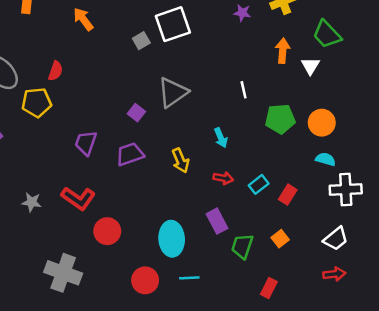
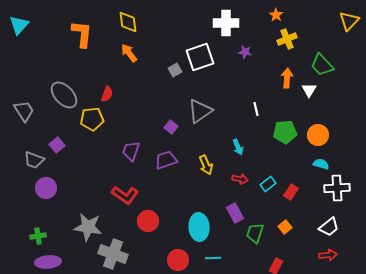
purple star: (242, 13) -> (245, 52), moved
gray star: (32, 202) -> (88, 227), moved, size x1.8

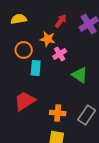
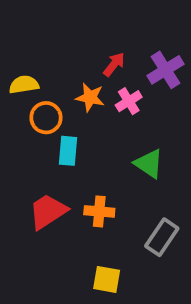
yellow semicircle: (19, 19) -> (24, 85), moved
pink cross: (60, 54) -> (129, 101), moved
orange cross: (58, 113) -> (99, 211), moved

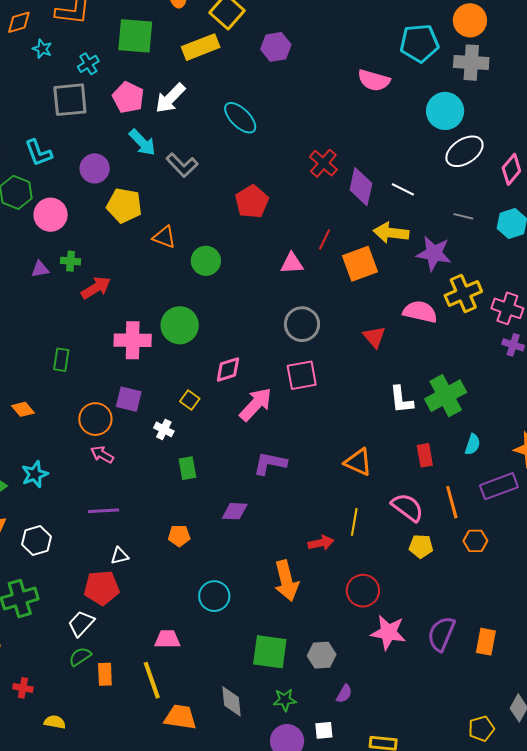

============================================================

• _WHAT IS BEING ASKED_: The entries above need an exact copy without their pictures.

• _ANSWER SECTION_:
purple star: (242, 13) -> (245, 52), moved
gray star: (32, 202) -> (88, 227), moved, size x1.8

yellow semicircle: (19, 19) -> (24, 85), moved
pink cross: (60, 54) -> (129, 101), moved
orange cross: (58, 113) -> (99, 211), moved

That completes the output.